> Instructions to follow:
Set down the entries below exactly as written.

> Task input:
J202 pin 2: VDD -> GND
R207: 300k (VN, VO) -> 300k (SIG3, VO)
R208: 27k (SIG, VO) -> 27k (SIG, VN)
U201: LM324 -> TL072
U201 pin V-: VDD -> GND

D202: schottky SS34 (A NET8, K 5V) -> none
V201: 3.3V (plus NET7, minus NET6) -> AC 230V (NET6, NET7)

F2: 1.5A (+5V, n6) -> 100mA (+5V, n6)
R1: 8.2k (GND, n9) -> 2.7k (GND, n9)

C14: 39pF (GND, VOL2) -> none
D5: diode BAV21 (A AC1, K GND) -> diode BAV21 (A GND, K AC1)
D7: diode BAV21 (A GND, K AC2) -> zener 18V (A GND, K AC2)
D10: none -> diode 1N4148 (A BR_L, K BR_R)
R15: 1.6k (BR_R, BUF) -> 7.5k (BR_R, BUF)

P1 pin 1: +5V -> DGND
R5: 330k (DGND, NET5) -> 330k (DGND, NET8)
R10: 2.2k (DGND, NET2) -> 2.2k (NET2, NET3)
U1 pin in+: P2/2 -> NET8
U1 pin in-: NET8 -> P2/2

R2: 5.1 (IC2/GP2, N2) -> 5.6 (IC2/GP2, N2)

> Result of the task:
J202 pin 2: VDD -> GND
R207: 300k (VN, VO) -> 300k (SIG3, VO)
R208: 27k (SIG, VO) -> 27k (SIG, VN)
U201: LM324 -> TL072
U201 pin V-: VDD -> GND

D202: schottky SS34 (A NET8, K 5V) -> none
V201: 3.3V (plus NET7, minus NET6) -> AC 230V (NET6, NET7)

F2: 1.5A (+5V, n6) -> 100mA (+5V, n6)
R1: 8.2k (GND, n9) -> 2.7k (GND, n9)

C14: 39pF (GND, VOL2) -> none
D5: diode BAV21 (A AC1, K GND) -> diode BAV21 (A GND, K AC1)
D7: diode BAV21 (A GND, K AC2) -> zener 18V (A GND, K AC2)
D10: none -> diode 1N4148 (A BR_L, K BR_R)
R15: 1.6k (BR_R, BUF) -> 7.5k (BR_R, BUF)

P1 pin 1: +5V -> DGND
R5: 330k (DGND, NET5) -> 330k (DGND, NET8)
R10: 2.2k (DGND, NET2) -> 2.2k (NET2, NET3)
U1 pin in+: P2/2 -> NET8
U1 pin in-: NET8 -> P2/2

R2: 5.1 (IC2/GP2, N2) -> 5.6 (IC2/GP2, N2)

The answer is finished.